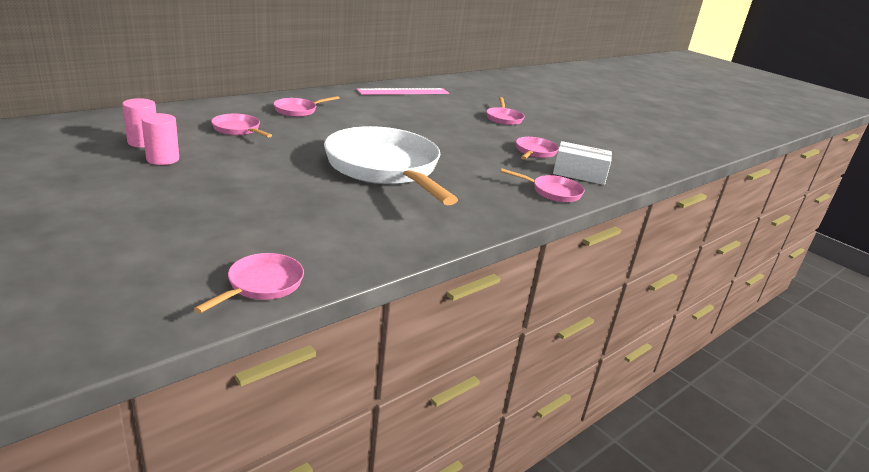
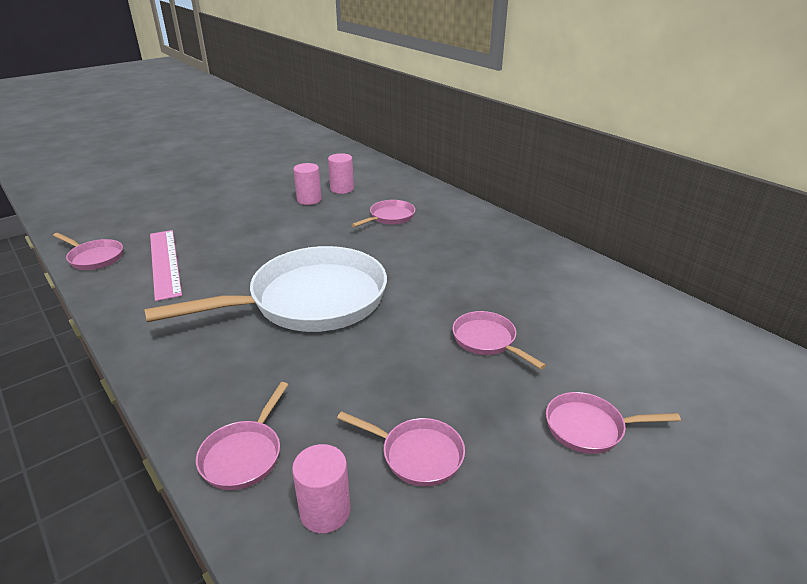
camera: 95 degrees right, 5 degrees up
pink pan [273,96,340,117] -> pink pan moved to [452,311,546,369]
pink ruler [356,88,449,95] -> pink ruler moved to [150,230,182,301]
white box [553,141,612,185] -> pink cylinder [292,444,350,533]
···
▶ _ACTIVITY_
Repeat only what runs from the line holding "pink pan [273,96,340,117]" to the end of the data, keeping every line exactly as written, first and last included.

▶ _SOLUTION FOR THIS TASK_
pink pan [273,96,340,117] -> pink pan moved to [452,311,546,369]
pink ruler [356,88,449,95] -> pink ruler moved to [150,230,182,301]
white box [553,141,612,185] -> pink cylinder [292,444,350,533]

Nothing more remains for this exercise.